===== Stored data =====

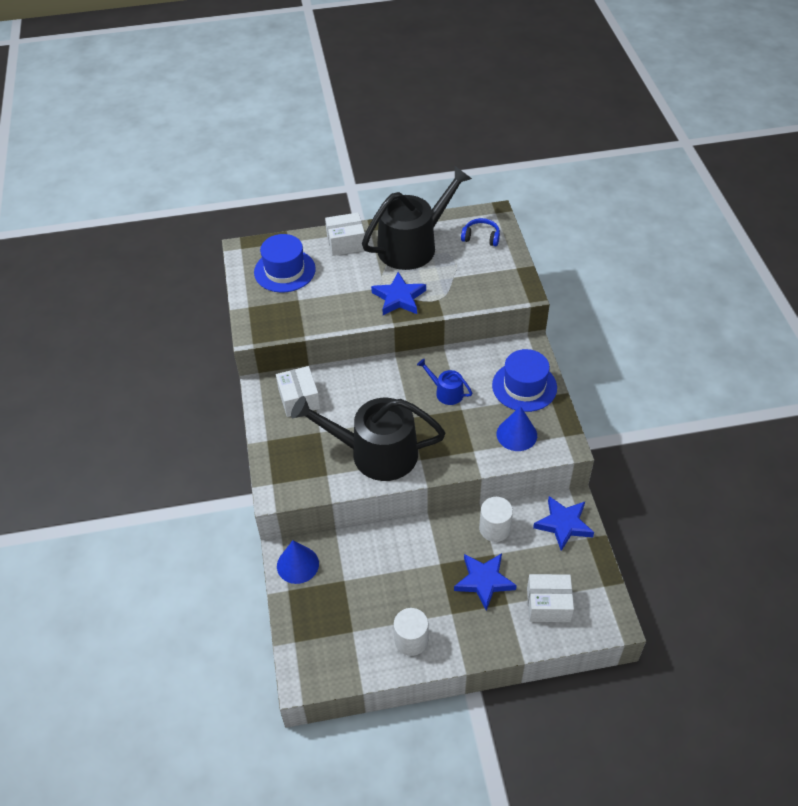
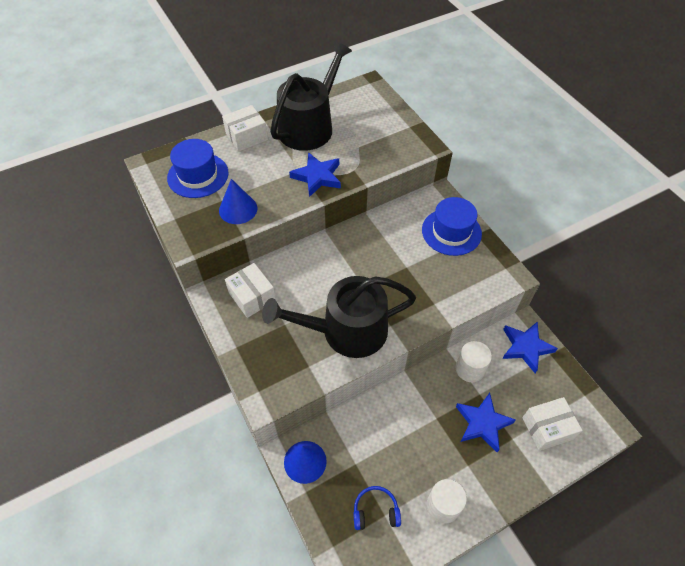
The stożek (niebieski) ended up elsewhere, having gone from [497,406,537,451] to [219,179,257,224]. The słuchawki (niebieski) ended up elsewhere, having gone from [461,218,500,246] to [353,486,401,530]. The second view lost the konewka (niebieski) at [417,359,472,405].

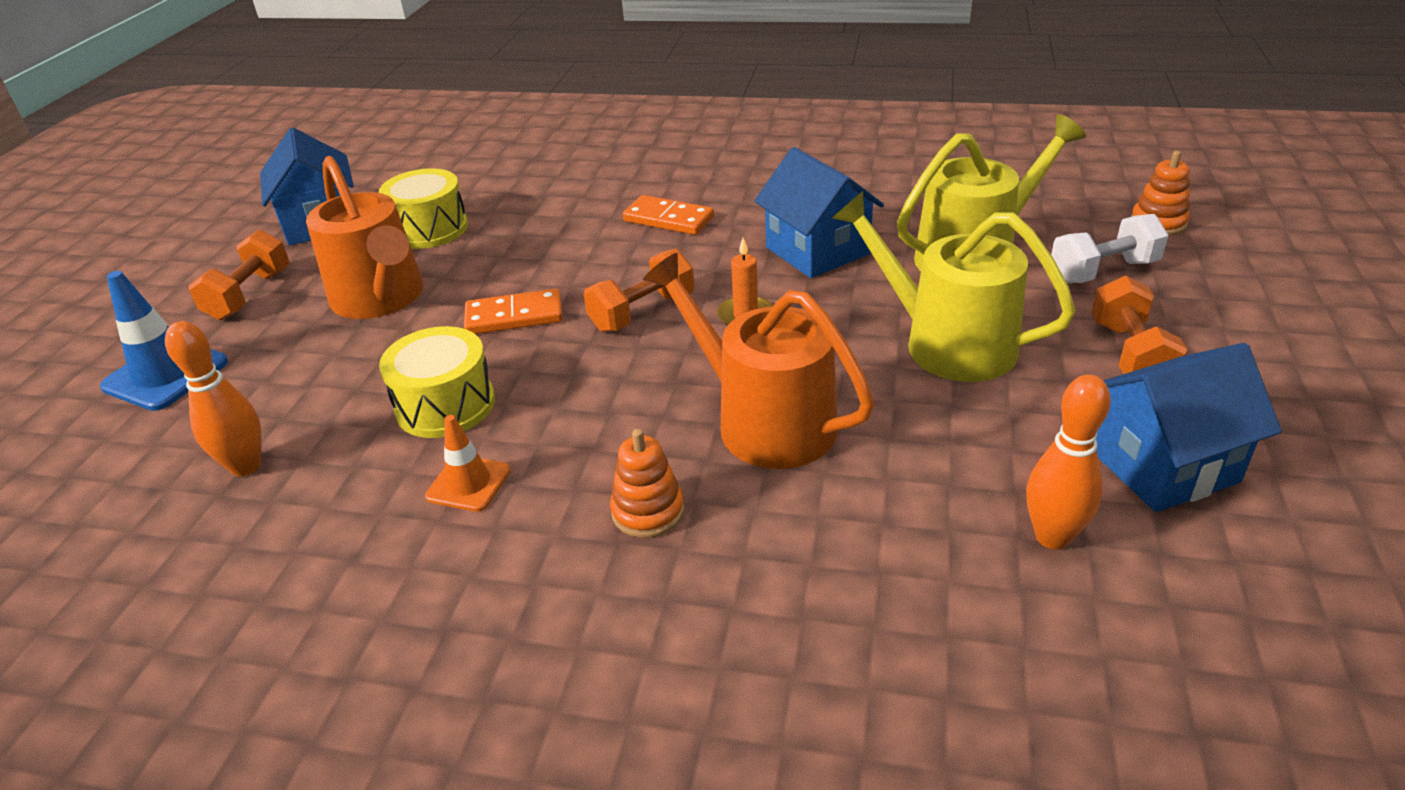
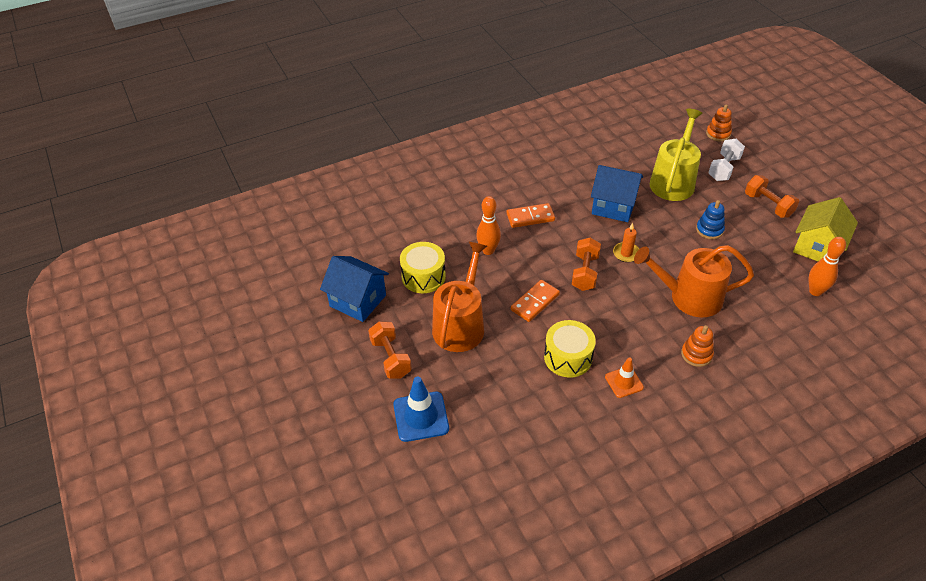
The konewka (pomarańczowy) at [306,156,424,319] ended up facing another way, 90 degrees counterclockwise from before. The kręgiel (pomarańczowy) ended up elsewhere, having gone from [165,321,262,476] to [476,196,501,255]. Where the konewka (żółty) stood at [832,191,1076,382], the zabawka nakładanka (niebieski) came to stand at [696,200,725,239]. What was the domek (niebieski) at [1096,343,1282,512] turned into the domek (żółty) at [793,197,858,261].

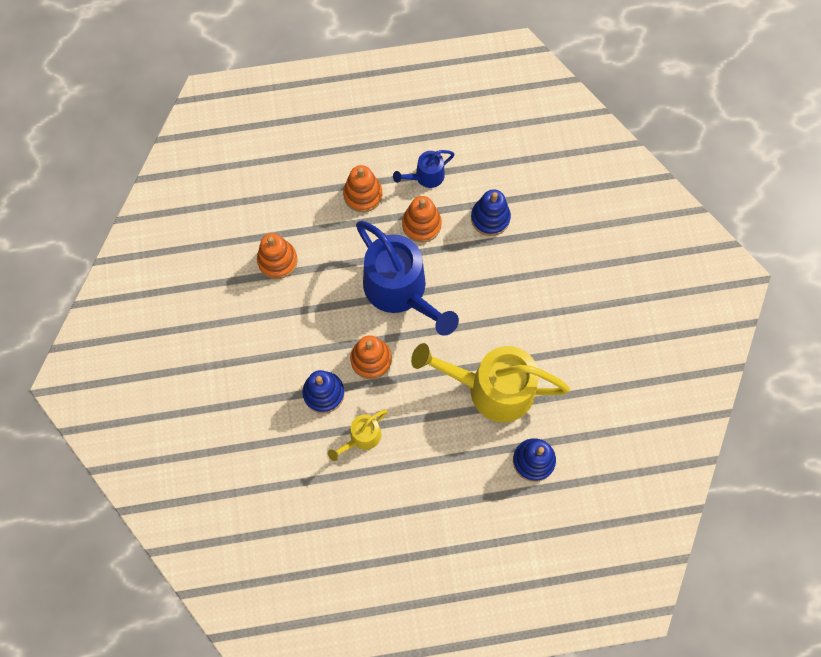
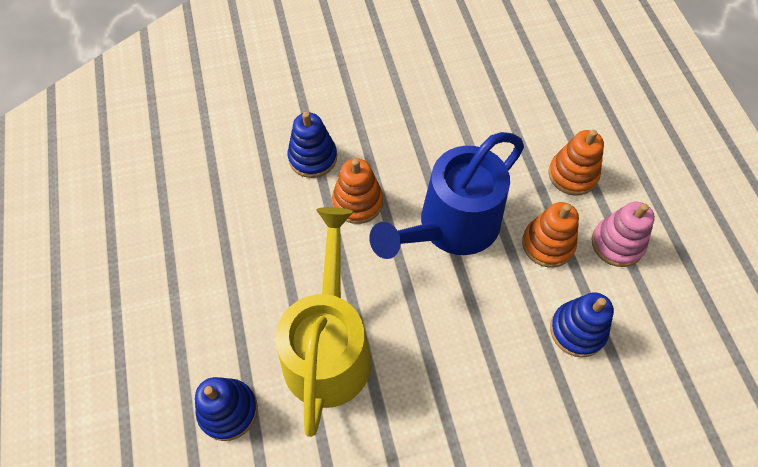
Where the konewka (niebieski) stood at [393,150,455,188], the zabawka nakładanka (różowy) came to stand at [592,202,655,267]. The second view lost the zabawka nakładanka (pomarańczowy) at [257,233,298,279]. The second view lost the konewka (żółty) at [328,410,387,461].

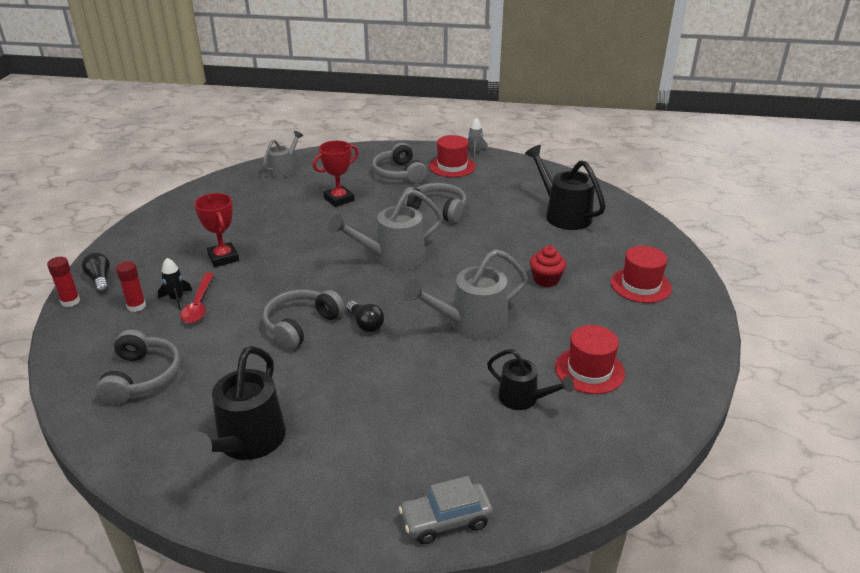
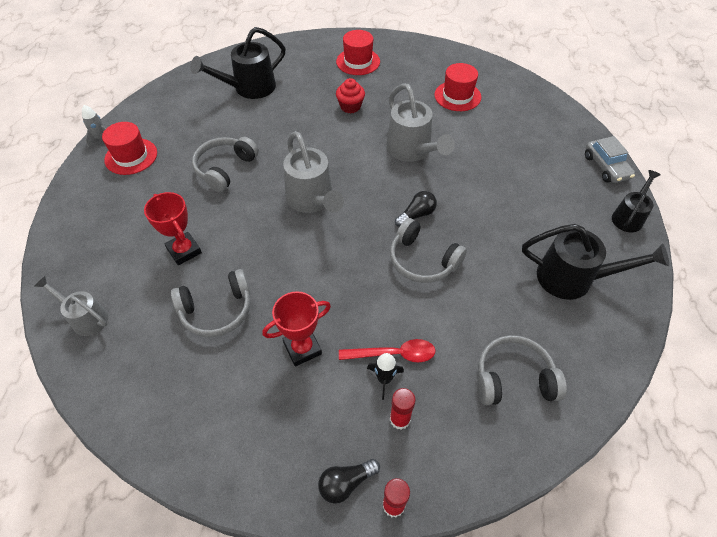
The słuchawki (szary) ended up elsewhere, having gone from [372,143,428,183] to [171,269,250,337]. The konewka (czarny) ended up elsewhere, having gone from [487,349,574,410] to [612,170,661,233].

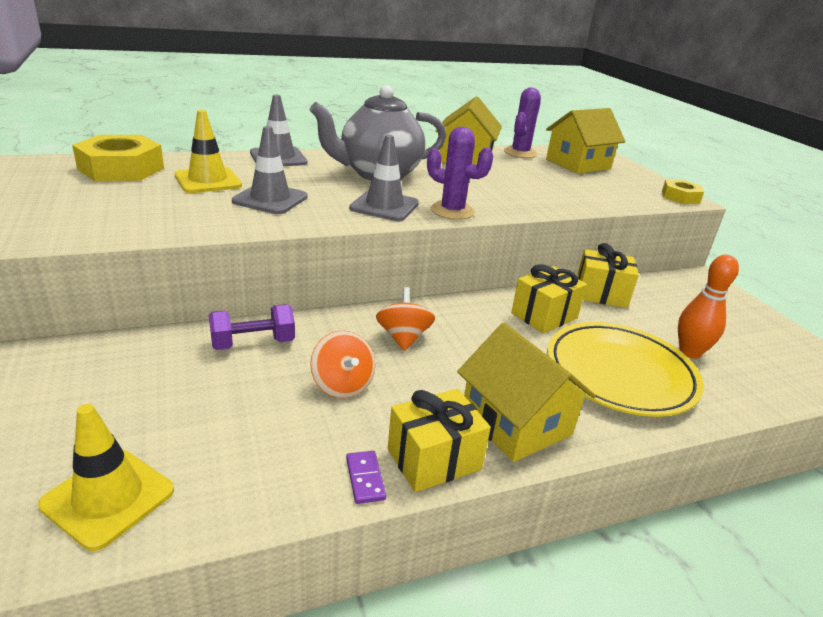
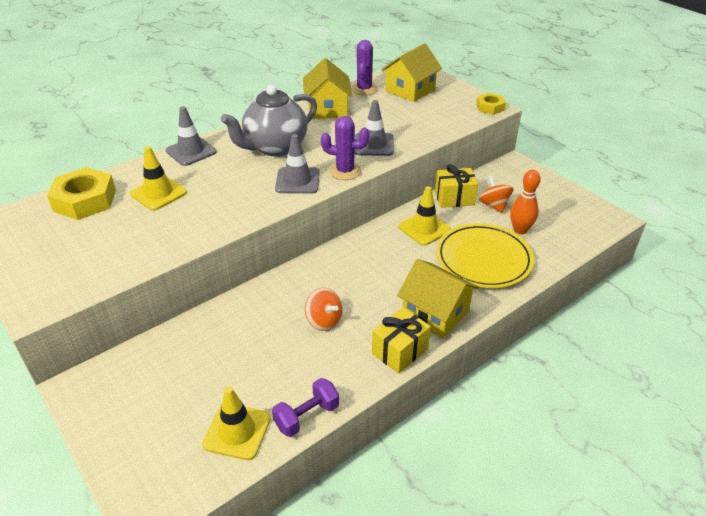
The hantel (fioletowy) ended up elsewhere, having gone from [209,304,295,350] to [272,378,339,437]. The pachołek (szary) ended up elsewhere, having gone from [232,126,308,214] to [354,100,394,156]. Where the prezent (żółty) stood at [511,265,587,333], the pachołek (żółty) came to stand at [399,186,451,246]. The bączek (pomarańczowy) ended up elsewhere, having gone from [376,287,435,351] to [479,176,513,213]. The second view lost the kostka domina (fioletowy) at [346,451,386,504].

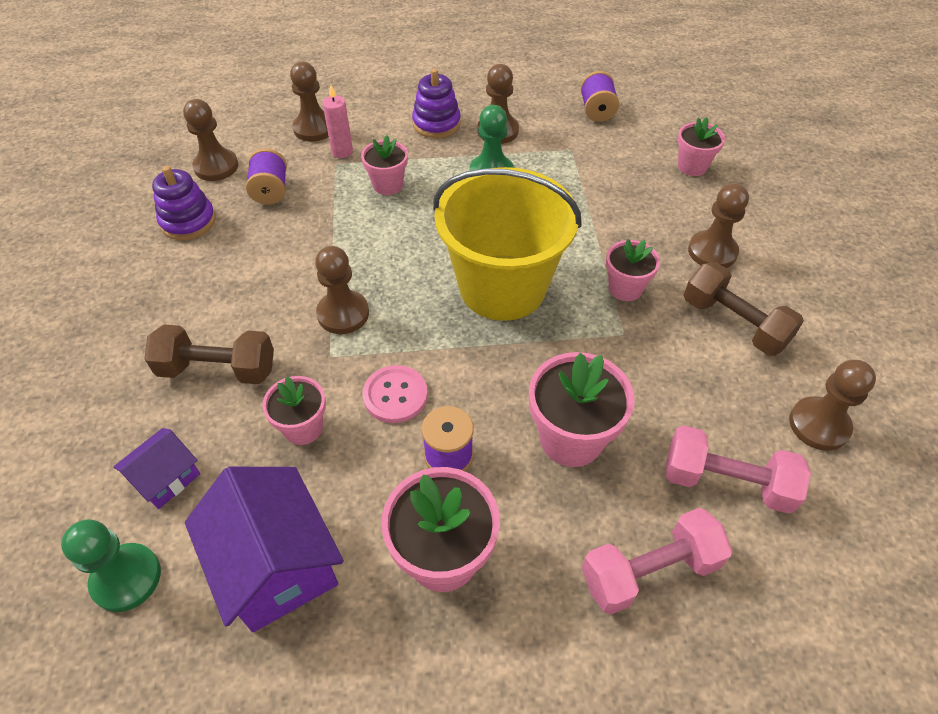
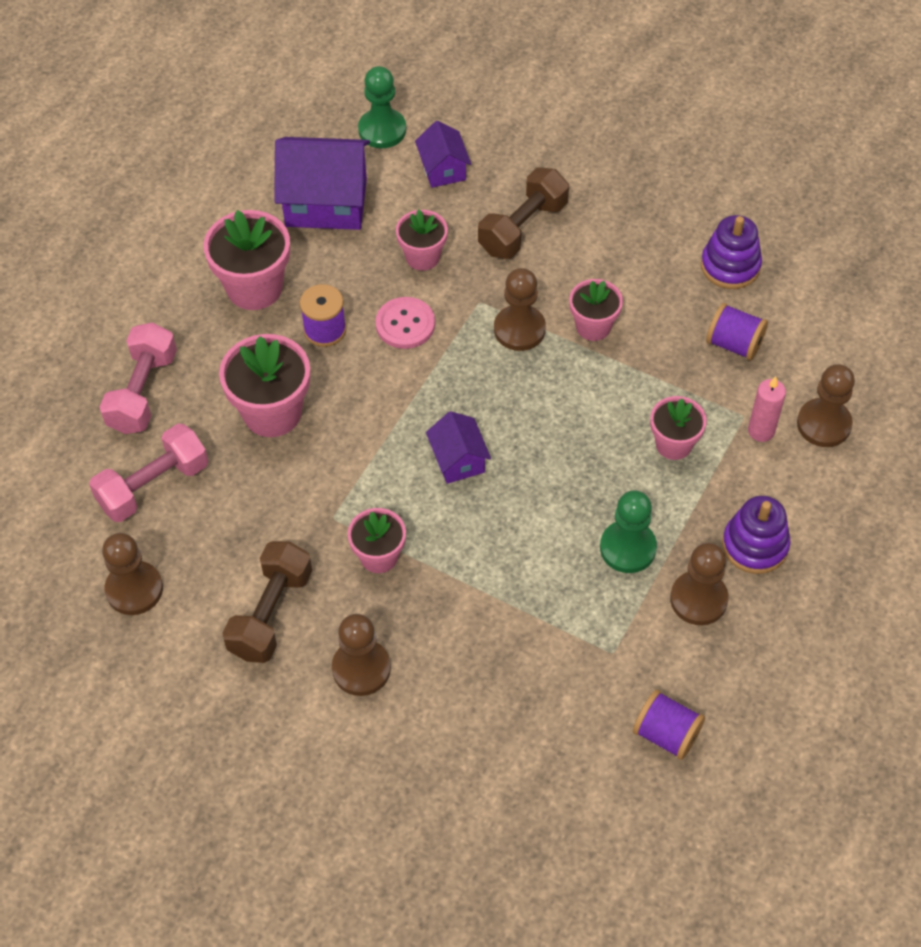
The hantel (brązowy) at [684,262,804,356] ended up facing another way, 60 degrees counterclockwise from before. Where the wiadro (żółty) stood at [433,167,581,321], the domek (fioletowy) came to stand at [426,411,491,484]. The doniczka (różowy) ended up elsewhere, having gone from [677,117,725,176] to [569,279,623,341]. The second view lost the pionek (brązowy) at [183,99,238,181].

=====

Your task:
Set down every line above exactly, pictures excluded.

Output for this task:
The stożek (niebieski) ended up elsewhere, having gone from [497,406,537,451] to [219,179,257,224]. The słuchawki (niebieski) ended up elsewhere, having gone from [461,218,500,246] to [353,486,401,530]. The second view lost the konewka (niebieski) at [417,359,472,405].

The konewka (pomarańczowy) at [306,156,424,319] ended up facing another way, 90 degrees counterclockwise from before. The kręgiel (pomarańczowy) ended up elsewhere, having gone from [165,321,262,476] to [476,196,501,255]. Where the konewka (żółty) stood at [832,191,1076,382], the zabawka nakładanka (niebieski) came to stand at [696,200,725,239]. What was the domek (niebieski) at [1096,343,1282,512] turned into the domek (żółty) at [793,197,858,261].

Where the konewka (niebieski) stood at [393,150,455,188], the zabawka nakładanka (różowy) came to stand at [592,202,655,267]. The second view lost the zabawka nakładanka (pomarańczowy) at [257,233,298,279]. The second view lost the konewka (żółty) at [328,410,387,461].

The słuchawki (szary) ended up elsewhere, having gone from [372,143,428,183] to [171,269,250,337]. The konewka (czarny) ended up elsewhere, having gone from [487,349,574,410] to [612,170,661,233].

The hantel (fioletowy) ended up elsewhere, having gone from [209,304,295,350] to [272,378,339,437]. The pachołek (szary) ended up elsewhere, having gone from [232,126,308,214] to [354,100,394,156]. Where the prezent (żółty) stood at [511,265,587,333], the pachołek (żółty) came to stand at [399,186,451,246]. The bączek (pomarańczowy) ended up elsewhere, having gone from [376,287,435,351] to [479,176,513,213]. The second view lost the kostka domina (fioletowy) at [346,451,386,504].

The hantel (brązowy) at [684,262,804,356] ended up facing another way, 60 degrees counterclockwise from before. Where the wiadro (żółty) stood at [433,167,581,321], the domek (fioletowy) came to stand at [426,411,491,484]. The doniczka (różowy) ended up elsewhere, having gone from [677,117,725,176] to [569,279,623,341]. The second view lost the pionek (brązowy) at [183,99,238,181].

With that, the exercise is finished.